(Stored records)
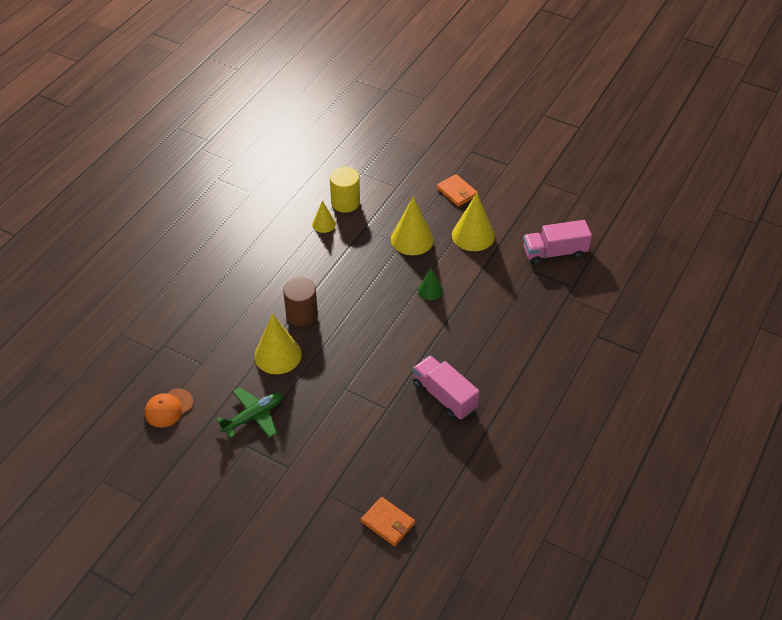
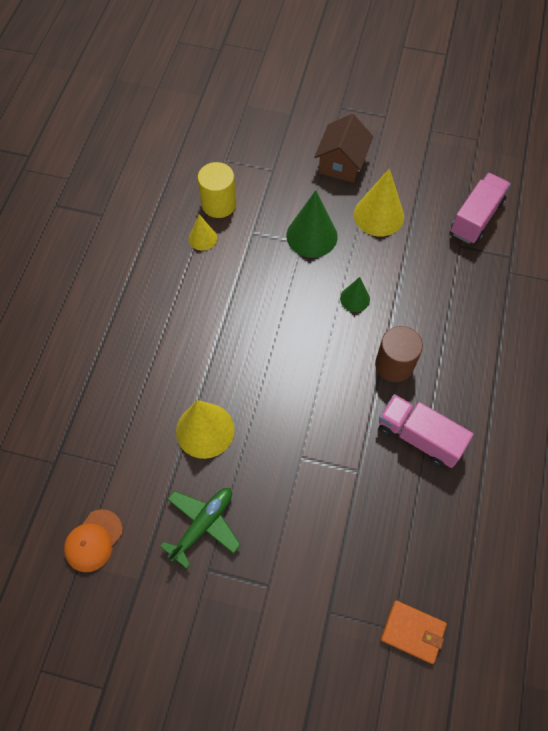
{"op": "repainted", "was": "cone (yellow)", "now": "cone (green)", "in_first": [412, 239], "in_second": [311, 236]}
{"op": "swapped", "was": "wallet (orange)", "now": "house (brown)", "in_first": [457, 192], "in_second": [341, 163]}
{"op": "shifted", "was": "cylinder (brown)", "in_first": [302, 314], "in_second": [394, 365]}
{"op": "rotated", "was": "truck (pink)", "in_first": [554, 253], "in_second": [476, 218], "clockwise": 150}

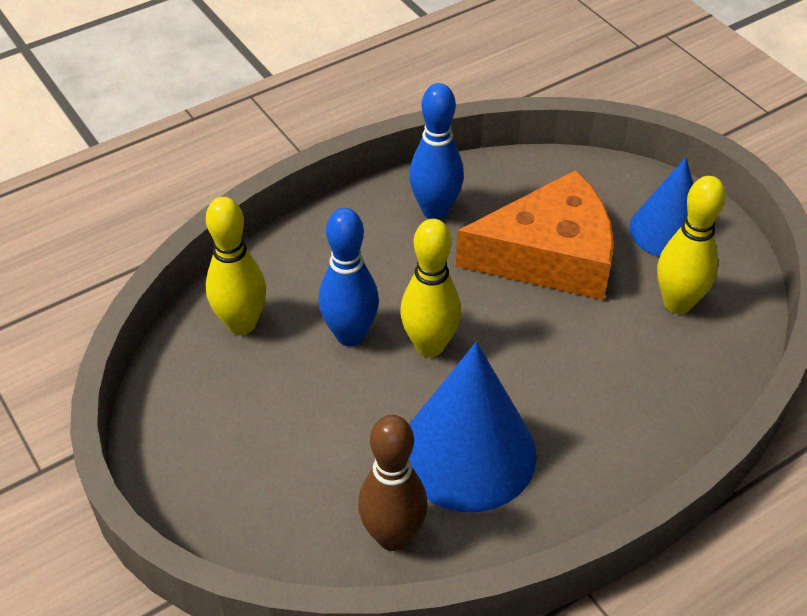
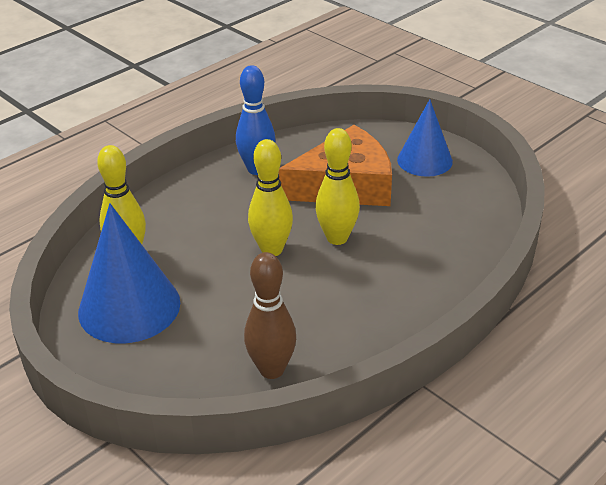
{"op": "shifted", "was": "cone (blue)", "in_first": [468, 452], "in_second": [129, 307]}
{"op": "shifted", "was": "bowling pin (yellow)", "in_first": [677, 303], "in_second": [337, 238]}
{"op": "gone", "was": "bowling pin (blue)", "in_first": [350, 335]}

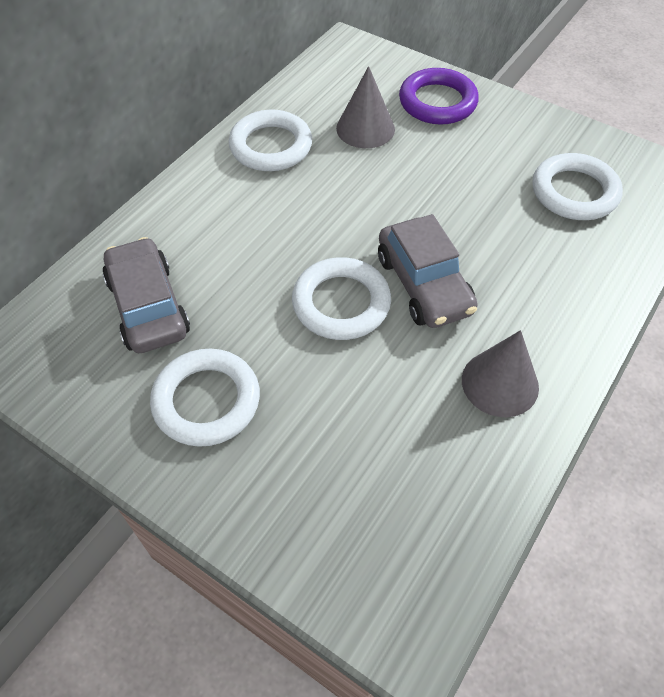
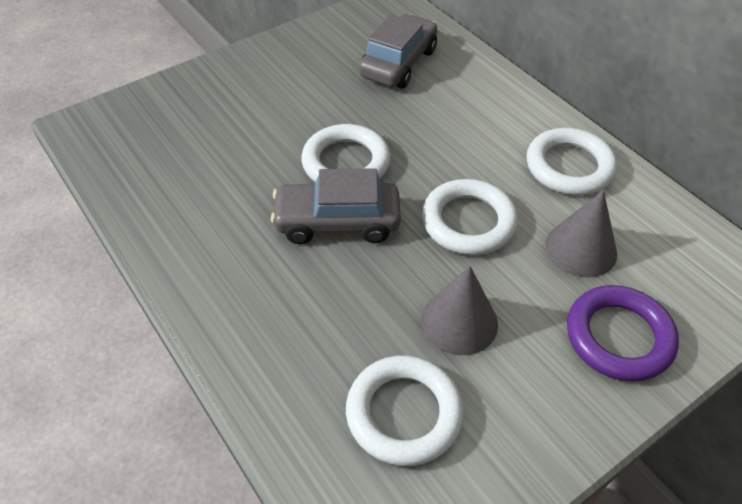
{"op": "rotated", "was": "car (grey)", "in_first": [148, 306], "in_second": [398, 63], "clockwise": -60}
{"op": "shifted", "was": "cone (grey)", "in_first": [500, 383], "in_second": [459, 322]}
{"op": "shifted", "was": "ring (white)", "in_first": [206, 401], "in_second": [468, 222]}

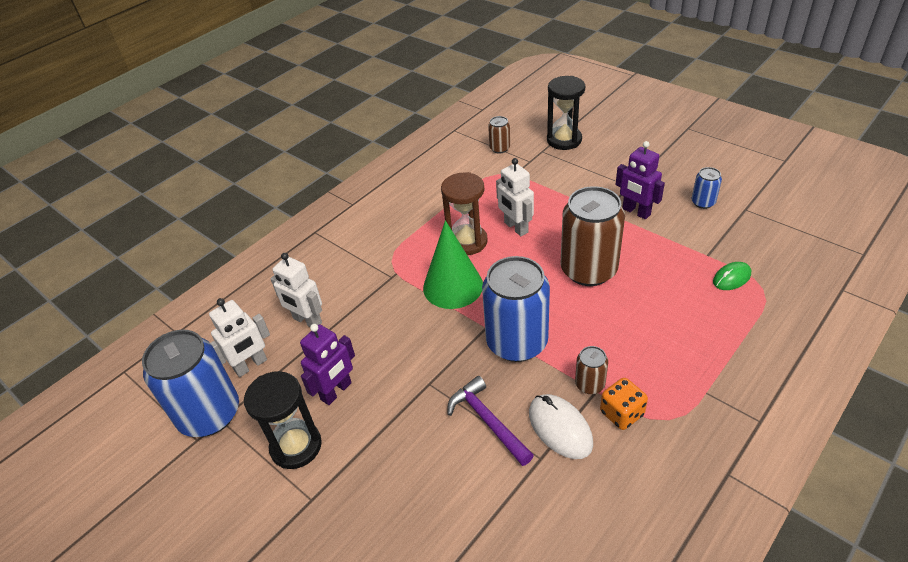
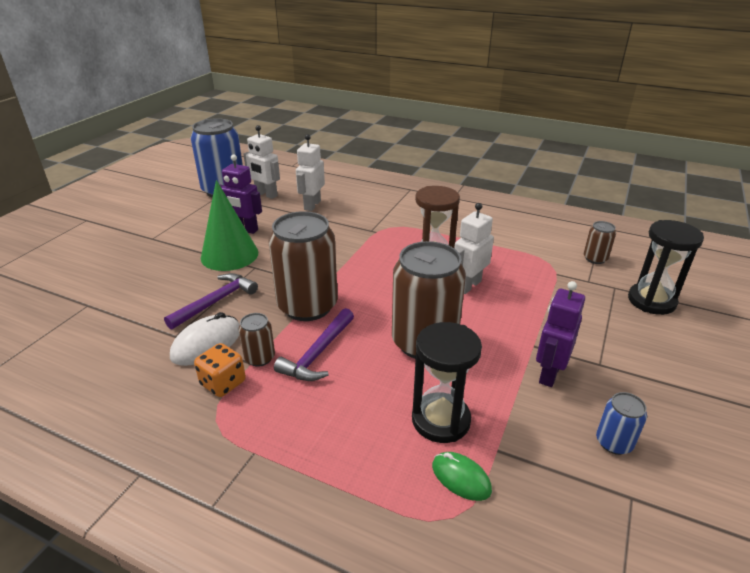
{"op": "shifted", "was": "cone (green)", "in_first": [453, 286], "in_second": [229, 255]}
{"op": "repainted", "was": "can (blue)", "now": "can (brown)", "in_first": [516, 342], "in_second": [307, 306]}
{"op": "new", "now": "hammer (purple)", "in_second": [318, 353]}
{"op": "shifted", "was": "hourglass (black)", "in_first": [296, 446], "in_second": [441, 420]}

Work instruction:
Wherever the string "shifted" appears in the entries, copy that line.

Solution for this task:
{"op": "shifted", "was": "cylinder (brown)", "in_first": [302, 314], "in_second": [394, 365]}
{"op": "shifted", "was": "cone (blue)", "in_first": [468, 452], "in_second": [129, 307]}
{"op": "shifted", "was": "bowling pin (yellow)", "in_first": [677, 303], "in_second": [337, 238]}
{"op": "shifted", "was": "cone (grey)", "in_first": [500, 383], "in_second": [459, 322]}
{"op": "shifted", "was": "ring (white)", "in_first": [206, 401], "in_second": [468, 222]}
{"op": "shifted", "was": "cone (green)", "in_first": [453, 286], "in_second": [229, 255]}
{"op": "shifted", "was": "hourglass (black)", "in_first": [296, 446], "in_second": [441, 420]}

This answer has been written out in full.